## TASK INSTRUCTIONS
Within the records, which lines hold the string "minus"? Report each one by copying it.

## ENTRIES PROVIDED
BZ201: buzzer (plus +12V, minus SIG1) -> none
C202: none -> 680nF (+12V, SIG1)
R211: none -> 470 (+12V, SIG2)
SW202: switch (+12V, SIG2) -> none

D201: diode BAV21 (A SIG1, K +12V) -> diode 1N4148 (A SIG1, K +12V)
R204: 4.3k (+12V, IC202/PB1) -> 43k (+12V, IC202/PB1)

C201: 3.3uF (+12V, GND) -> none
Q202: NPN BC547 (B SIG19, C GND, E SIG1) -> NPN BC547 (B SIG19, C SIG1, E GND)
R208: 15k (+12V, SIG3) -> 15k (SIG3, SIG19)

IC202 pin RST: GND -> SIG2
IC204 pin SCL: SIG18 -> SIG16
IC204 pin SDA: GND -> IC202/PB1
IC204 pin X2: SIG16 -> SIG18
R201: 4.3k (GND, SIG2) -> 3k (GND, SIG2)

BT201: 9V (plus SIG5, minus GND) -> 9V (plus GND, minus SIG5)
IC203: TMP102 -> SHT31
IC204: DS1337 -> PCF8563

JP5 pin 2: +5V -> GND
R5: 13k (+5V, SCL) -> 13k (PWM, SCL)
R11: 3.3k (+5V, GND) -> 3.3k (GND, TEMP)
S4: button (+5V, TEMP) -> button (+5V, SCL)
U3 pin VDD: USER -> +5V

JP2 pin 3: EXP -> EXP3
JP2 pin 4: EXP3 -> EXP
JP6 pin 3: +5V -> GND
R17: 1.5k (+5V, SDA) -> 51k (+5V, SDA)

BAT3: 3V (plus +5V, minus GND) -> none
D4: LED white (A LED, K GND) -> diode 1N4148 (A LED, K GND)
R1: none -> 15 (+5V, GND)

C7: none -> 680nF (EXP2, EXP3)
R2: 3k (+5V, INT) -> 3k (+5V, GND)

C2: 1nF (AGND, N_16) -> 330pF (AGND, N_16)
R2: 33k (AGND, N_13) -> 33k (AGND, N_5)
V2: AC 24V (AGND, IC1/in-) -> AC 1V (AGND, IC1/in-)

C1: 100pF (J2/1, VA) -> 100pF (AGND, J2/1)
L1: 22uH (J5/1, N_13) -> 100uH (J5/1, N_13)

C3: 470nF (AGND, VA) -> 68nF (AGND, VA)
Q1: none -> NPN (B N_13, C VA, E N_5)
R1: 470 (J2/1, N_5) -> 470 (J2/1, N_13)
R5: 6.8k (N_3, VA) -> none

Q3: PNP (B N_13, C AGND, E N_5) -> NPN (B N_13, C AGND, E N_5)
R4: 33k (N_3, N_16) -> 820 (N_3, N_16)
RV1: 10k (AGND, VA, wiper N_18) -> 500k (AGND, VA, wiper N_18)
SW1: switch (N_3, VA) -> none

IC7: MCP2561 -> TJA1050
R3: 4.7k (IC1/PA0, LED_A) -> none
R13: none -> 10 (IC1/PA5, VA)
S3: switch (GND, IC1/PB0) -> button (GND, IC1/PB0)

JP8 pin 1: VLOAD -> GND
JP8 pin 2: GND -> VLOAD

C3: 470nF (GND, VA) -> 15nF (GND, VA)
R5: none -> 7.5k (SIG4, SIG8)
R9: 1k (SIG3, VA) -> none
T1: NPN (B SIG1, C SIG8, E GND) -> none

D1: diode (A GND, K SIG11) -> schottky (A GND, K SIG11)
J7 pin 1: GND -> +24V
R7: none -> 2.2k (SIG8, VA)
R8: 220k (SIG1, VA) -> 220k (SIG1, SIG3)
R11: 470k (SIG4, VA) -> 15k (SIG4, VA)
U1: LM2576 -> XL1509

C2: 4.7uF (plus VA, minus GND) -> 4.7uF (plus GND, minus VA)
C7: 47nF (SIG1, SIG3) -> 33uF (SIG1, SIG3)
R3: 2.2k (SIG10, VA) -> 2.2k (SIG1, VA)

## WRITTEN REPLY
BZ201: buzzer (plus +12V, minus SIG1) -> none
BT201: 9V (plus SIG5, minus GND) -> 9V (plus GND, minus SIG5)
BAT3: 3V (plus +5V, minus GND) -> none
C2: 4.7uF (plus VA, minus GND) -> 4.7uF (plus GND, minus VA)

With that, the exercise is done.